Problem
Could you set down the records below exactly as they are, with no pictures?

Supplied entries
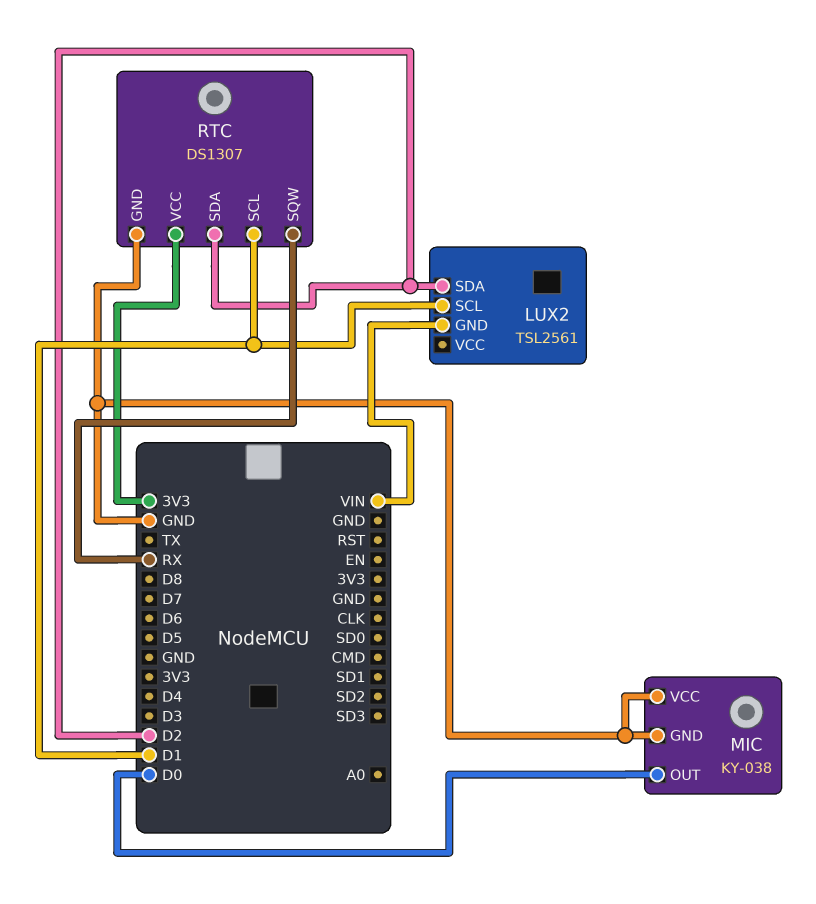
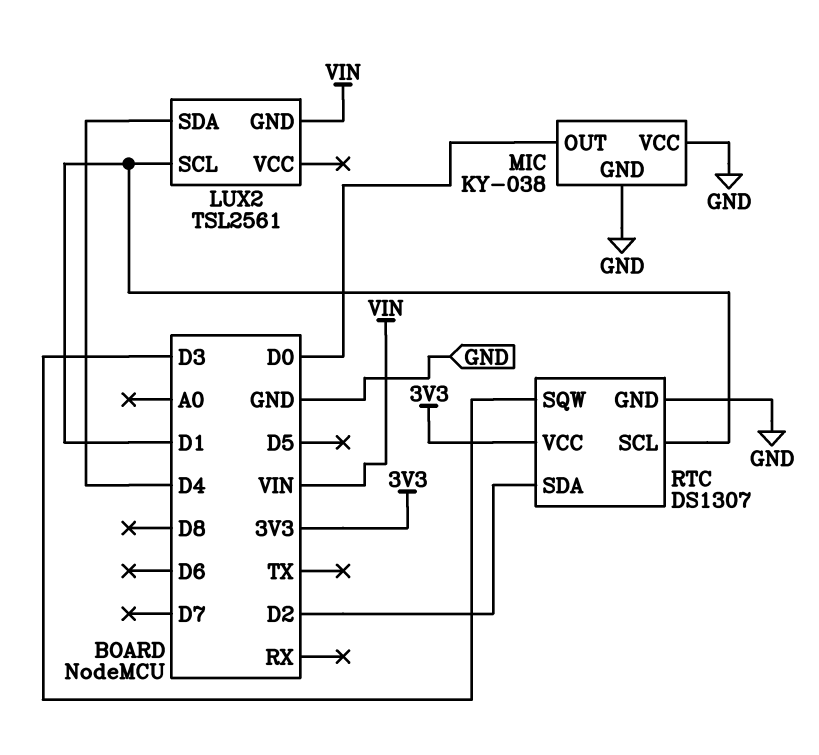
LUX2 pin SDA: D2 -> D4
RTC pin SQW: RX -> D3

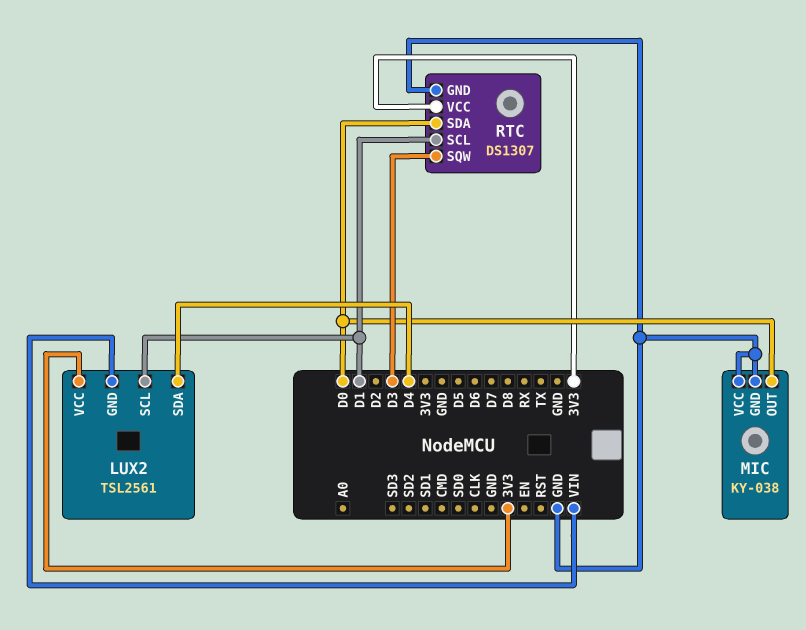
LUX2 pin VCC: none -> 3V3
RTC pin SDA: D2 -> D0

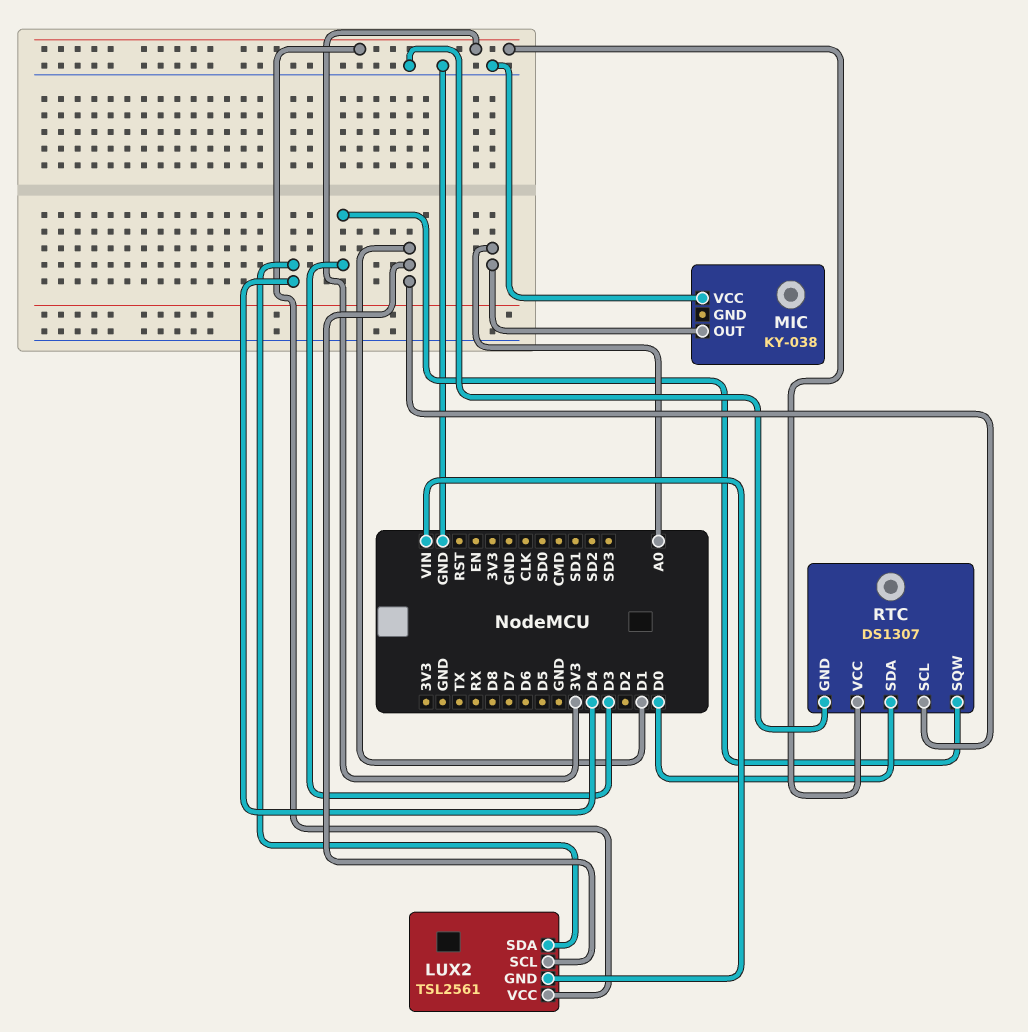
MIC pin GND: GND -> none
MIC pin OUT: D0 -> A0

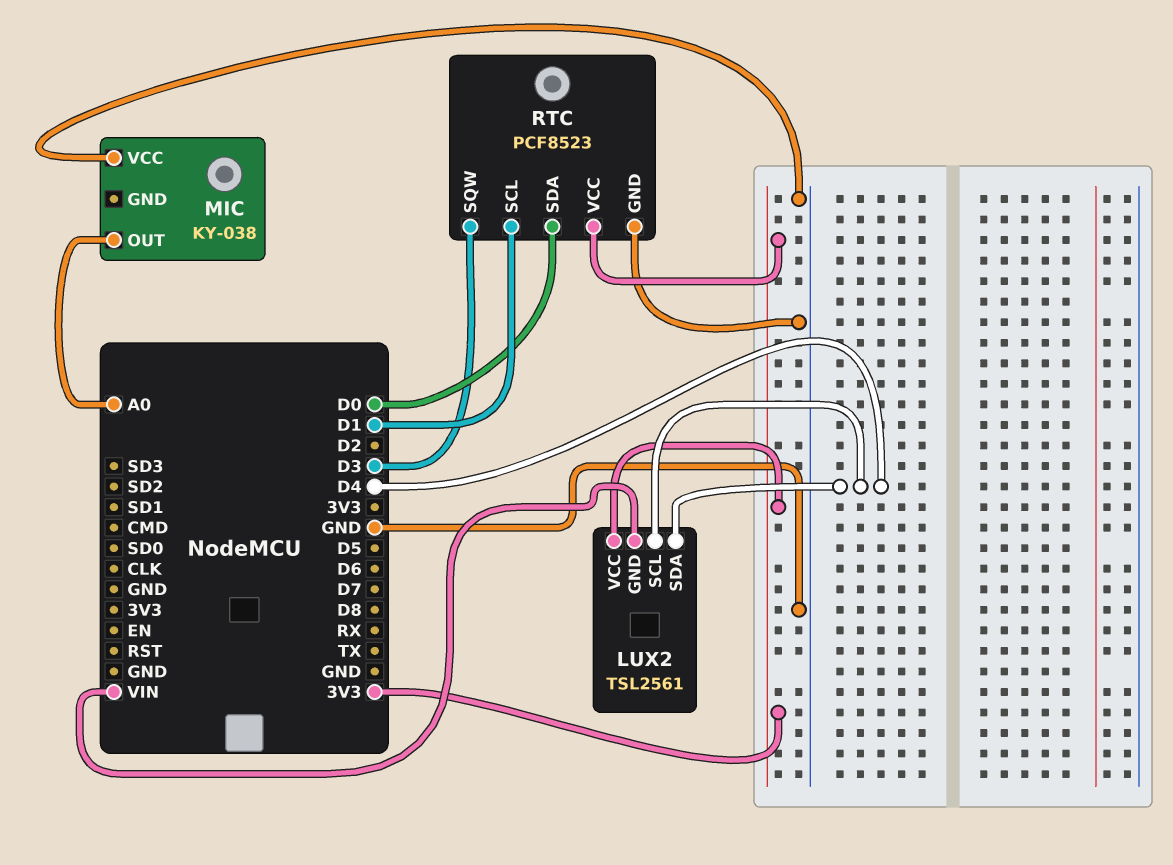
LUX2 pin SCL: D1 -> D4
RTC: DS1307 -> PCF8523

Your solution
LUX2 pin SDA: D2 -> D4
RTC pin SQW: RX -> D3

LUX2 pin VCC: none -> 3V3
RTC pin SDA: D2 -> D0

MIC pin GND: GND -> none
MIC pin OUT: D0 -> A0

LUX2 pin SCL: D1 -> D4
RTC: DS1307 -> PCF8523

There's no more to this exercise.